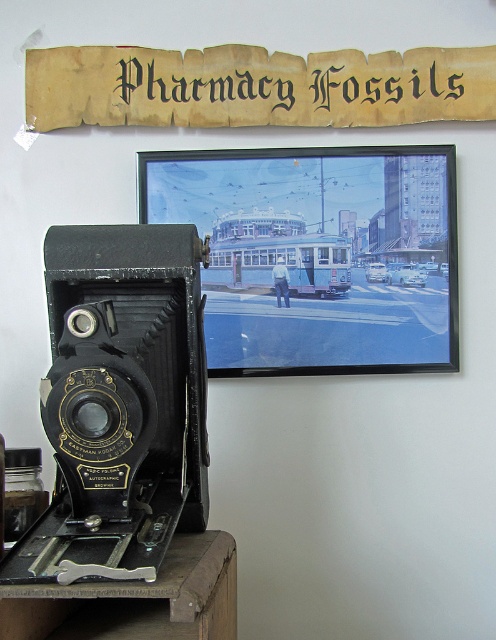
Who is higher up, metallic silver frame at upper center or matte black camera at left?

metallic silver frame at upper center is higher up.

In the scene shown: Who is positioned more to the left, metallic silver frame at upper center or matte black camera at left?

From the viewer's perspective, matte black camera at left appears more on the left side.

Between point (229, 260) and point (117, 497), which one is positioned in front?

Point (117, 497)

Image resolution: width=496 pixels, height=640 pixels. In order to click on metallic silver frame at upper center in this screenshot , I will do `click(318, 253)`.

Between metallic silver frame at upper center and yellowed parchment sign at upper center, which one is positioned higher?

yellowed parchment sign at upper center

Who is positioned more to the right, metallic silver frame at upper center or yellowed parchment sign at upper center?

metallic silver frame at upper center

Which is in front, point (385, 307) or point (30, 77)?

Point (30, 77) is in front.

You are a GUI agent. You are given a task and a screenshot of the screen. Output one action in this format:
    pyautogui.click(x=<x>, y=<y>)
    Task: Click on the metallic silver frame at upper center
    The width and height of the screenshot is (496, 640).
    Given the screenshot: What is the action you would take?
    pyautogui.click(x=318, y=253)

Does matte black camera at left appear under yellowed parchment sign at upper center?

Indeed, matte black camera at left is positioned under yellowed parchment sign at upper center.

Is point (133, 296) closer to camera compared to point (439, 109)?

Yes, point (133, 296) is closer to viewer.

Describe the element at coordinates (120, 403) in the screenshot. I see `matte black camera at left` at that location.

You are a GUI agent. You are given a task and a screenshot of the screen. Output one action in this format:
    pyautogui.click(x=<x>, y=<y>)
    Task: Click on the matte black camera at left
    This screenshot has width=496, height=640.
    Given the screenshot: What is the action you would take?
    pyautogui.click(x=120, y=403)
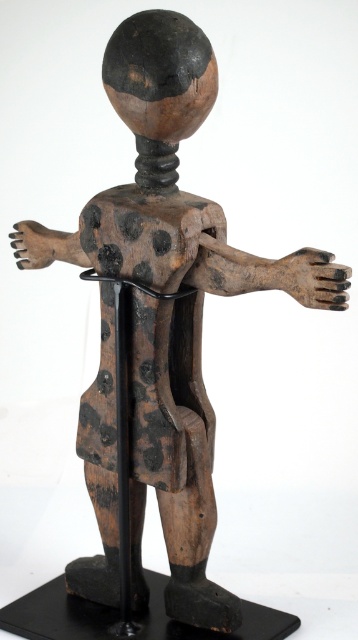
Looking at this image, is black wood pole at center taller than dark brown wood hand at right?

Yes, black wood pole at center is taller than dark brown wood hand at right.

Between black wood pole at center and dark brown wood hand at right, which one is positioned lower?

black wood pole at center

Identify the location of black wood pole at center. (123, 456).

Is black wood pole at center thinner than brown wood hand at left?

Yes.

Which is below, black wood pole at center or brown wood hand at left?

black wood pole at center is lower down.

Which is in front, point (136, 632) or point (44, 230)?

Positioned in front is point (44, 230).

Where is `black wood pole at center`? black wood pole at center is located at coordinates (123, 456).

Which is below, dark brown wood hand at right or brown wood hand at left?

Positioned lower is dark brown wood hand at right.

Can you confirm if dark brown wood hand at right is positioned below brown wood hand at left?

Yes, dark brown wood hand at right is below brown wood hand at left.

Between point (318, 257) and point (46, 259), which one is positioned behind?

Point (46, 259)

Identify the location of dark brown wood hand at right. (312, 278).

__Required task__
Reproduce all of the data above word for word, leaving out the pictures.

__Solution for this exercise__
Who is higher up, metallic silver frame at upper center or matte black camera at left?

metallic silver frame at upper center is higher up.

In the scene shown: Who is positioned more to the left, metallic silver frame at upper center or matte black camera at left?

From the viewer's perspective, matte black camera at left appears more on the left side.

Between point (229, 260) and point (117, 497), which one is positioned in front?

Point (117, 497)

Image resolution: width=496 pixels, height=640 pixels. In order to click on metallic silver frame at upper center in this screenshot , I will do `click(318, 253)`.

Between metallic silver frame at upper center and yellowed parchment sign at upper center, which one is positioned higher?

yellowed parchment sign at upper center

Who is positioned more to the right, metallic silver frame at upper center or yellowed parchment sign at upper center?

metallic silver frame at upper center

Which is in front, point (385, 307) or point (30, 77)?

Point (30, 77) is in front.

You are a GUI agent. You are given a task and a screenshot of the screen. Output one action in this format:
    pyautogui.click(x=<x>, y=<y>)
    Task: Click on the metallic silver frame at upper center
    The width and height of the screenshot is (496, 640).
    Given the screenshot: What is the action you would take?
    pyautogui.click(x=318, y=253)

Does matte black camera at left appear under yellowed parchment sign at upper center?

Indeed, matte black camera at left is positioned under yellowed parchment sign at upper center.

Is point (133, 296) closer to camera compared to point (439, 109)?

Yes, point (133, 296) is closer to viewer.

Describe the element at coordinates (120, 403) in the screenshot. I see `matte black camera at left` at that location.

You are a GUI agent. You are given a task and a screenshot of the screen. Output one action in this format:
    pyautogui.click(x=<x>, y=<y>)
    Task: Click on the matte black camera at left
    This screenshot has width=496, height=640.
    Given the screenshot: What is the action you would take?
    pyautogui.click(x=120, y=403)
Looking at this image, is black wood pole at center taller than dark brown wood hand at right?

Yes, black wood pole at center is taller than dark brown wood hand at right.

Between black wood pole at center and dark brown wood hand at right, which one is positioned lower?

black wood pole at center

Identify the location of black wood pole at center. (123, 456).

Is black wood pole at center thinner than brown wood hand at left?

Yes.

Which is below, black wood pole at center or brown wood hand at left?

black wood pole at center is lower down.

Which is in front, point (136, 632) or point (44, 230)?

Positioned in front is point (44, 230).

Where is `black wood pole at center`? black wood pole at center is located at coordinates (123, 456).

Which is below, dark brown wood hand at right or brown wood hand at left?

Positioned lower is dark brown wood hand at right.

Can you confirm if dark brown wood hand at right is positioned below brown wood hand at left?

Yes, dark brown wood hand at right is below brown wood hand at left.

Between point (318, 257) and point (46, 259), which one is positioned behind?

Point (46, 259)

Identify the location of dark brown wood hand at right. (312, 278).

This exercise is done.